*ACTIVITY*
Write the records below out again exactly as given, with no images.

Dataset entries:
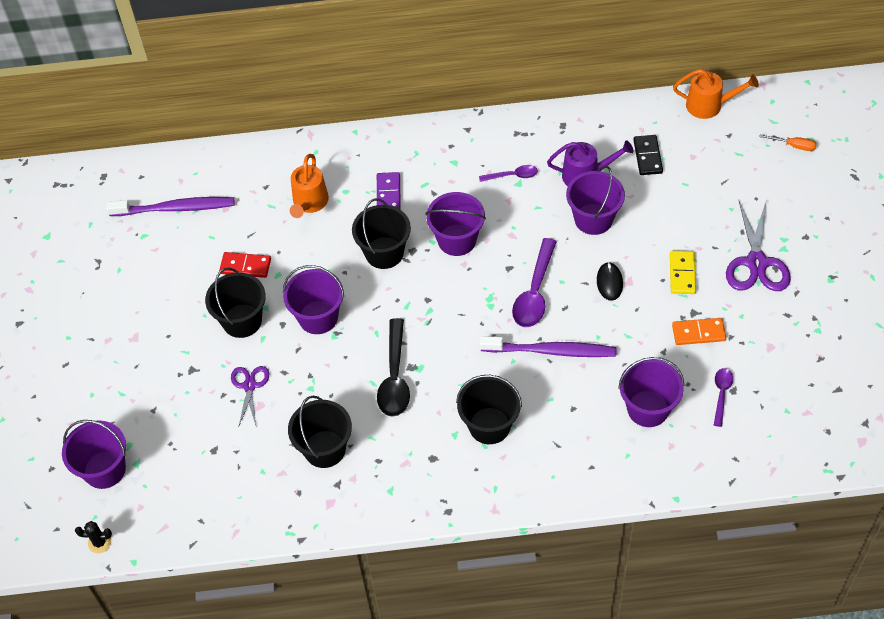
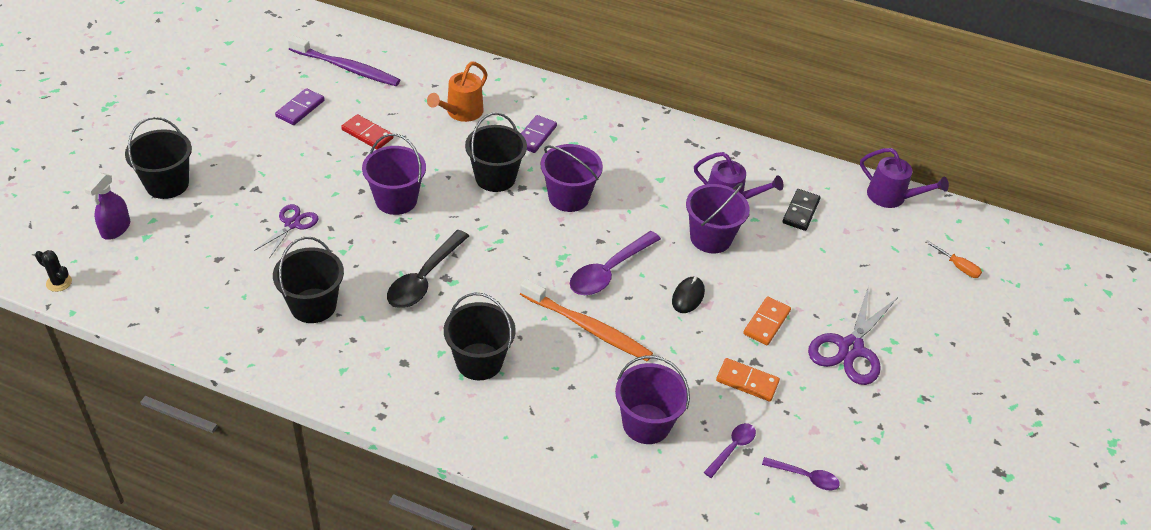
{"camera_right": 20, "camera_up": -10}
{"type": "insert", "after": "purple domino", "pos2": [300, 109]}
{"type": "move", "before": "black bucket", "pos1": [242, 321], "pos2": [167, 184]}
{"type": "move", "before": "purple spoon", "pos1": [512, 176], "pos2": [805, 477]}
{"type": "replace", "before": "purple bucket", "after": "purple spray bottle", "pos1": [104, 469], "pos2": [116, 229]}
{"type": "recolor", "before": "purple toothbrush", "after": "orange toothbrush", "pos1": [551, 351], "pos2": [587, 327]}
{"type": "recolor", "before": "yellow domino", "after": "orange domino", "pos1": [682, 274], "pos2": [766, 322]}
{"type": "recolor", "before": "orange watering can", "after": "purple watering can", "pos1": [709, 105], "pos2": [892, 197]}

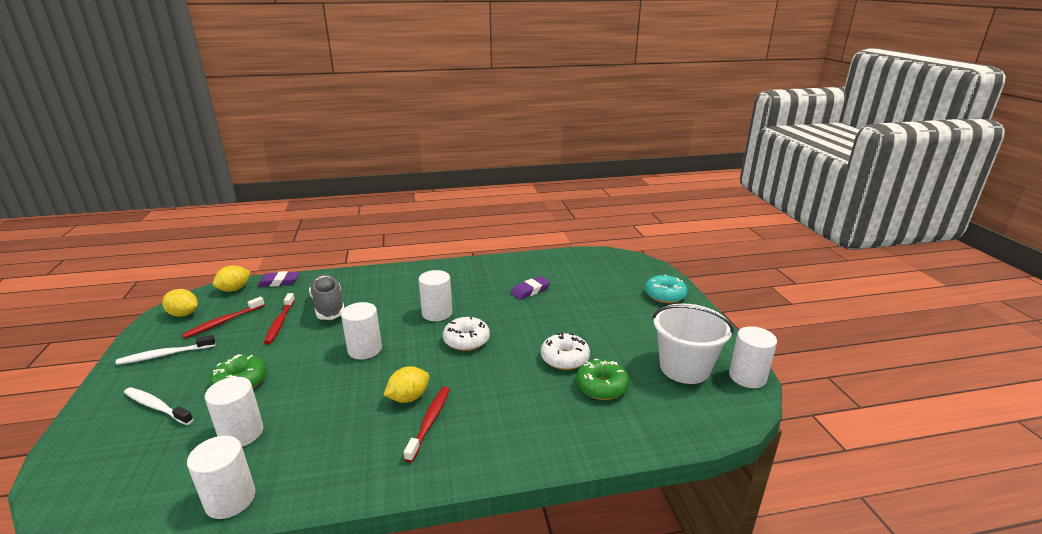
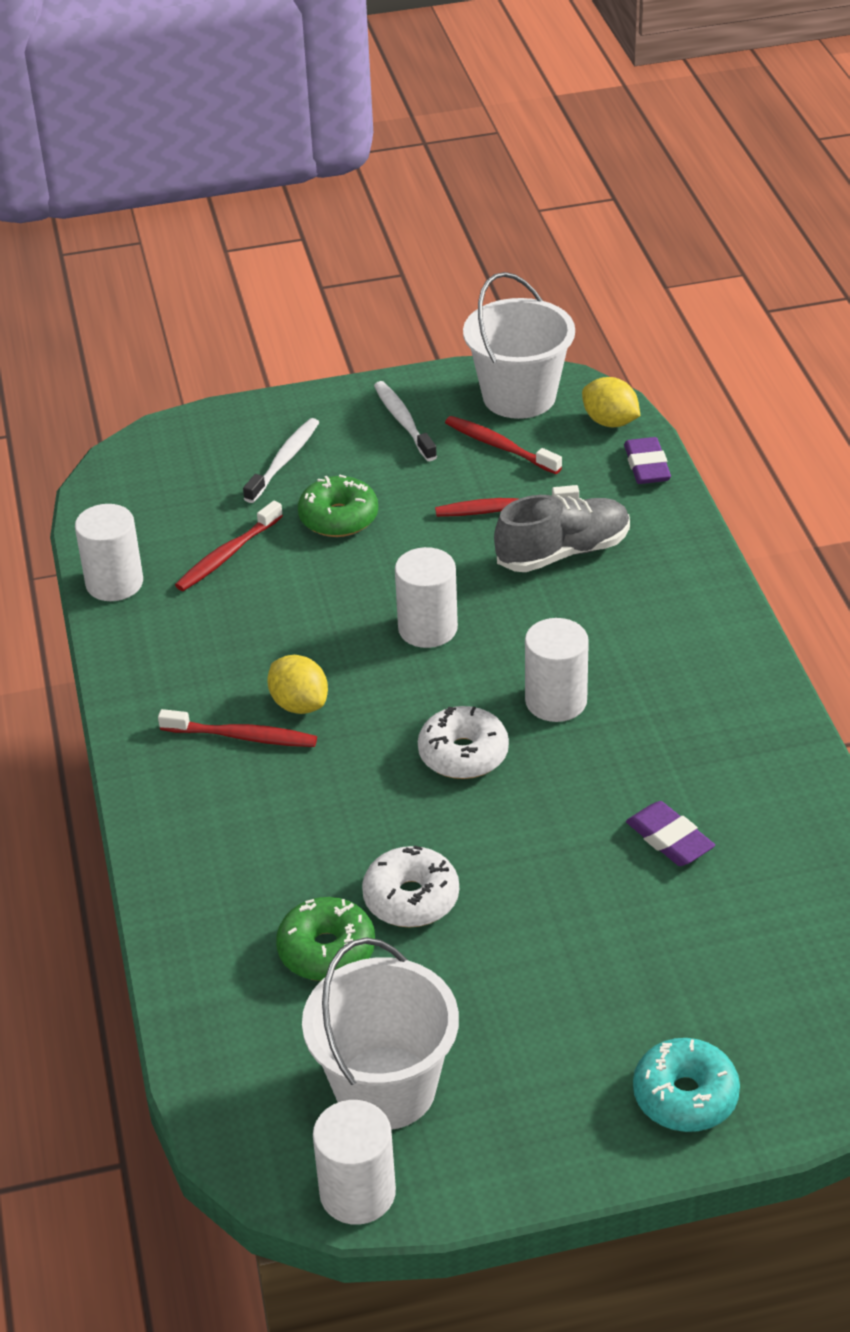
{"camera_right": 90, "camera_up": 15}
{"type": "replace", "before": "yellow lemon", "after": "white bucket", "pos1": [184, 314], "pos2": [519, 396]}
{"type": "replace", "before": "white cylinder", "after": "red toothbrush", "pos1": [241, 433], "pos2": [227, 555]}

*ANSWER FOR THE TASK*
{"camera_right": 20, "camera_up": -10}
{"type": "insert", "after": "purple domino", "pos2": [300, 109]}
{"type": "move", "before": "black bucket", "pos1": [242, 321], "pos2": [167, 184]}
{"type": "move", "before": "purple spoon", "pos1": [512, 176], "pos2": [805, 477]}
{"type": "replace", "before": "purple bucket", "after": "purple spray bottle", "pos1": [104, 469], "pos2": [116, 229]}
{"type": "recolor", "before": "purple toothbrush", "after": "orange toothbrush", "pos1": [551, 351], "pos2": [587, 327]}
{"type": "recolor", "before": "yellow domino", "after": "orange domino", "pos1": [682, 274], "pos2": [766, 322]}
{"type": "recolor", "before": "orange watering can", "after": "purple watering can", "pos1": [709, 105], "pos2": [892, 197]}

{"camera_right": 90, "camera_up": 15}
{"type": "replace", "before": "yellow lemon", "after": "white bucket", "pos1": [184, 314], "pos2": [519, 396]}
{"type": "replace", "before": "white cylinder", "after": "red toothbrush", "pos1": [241, 433], "pos2": [227, 555]}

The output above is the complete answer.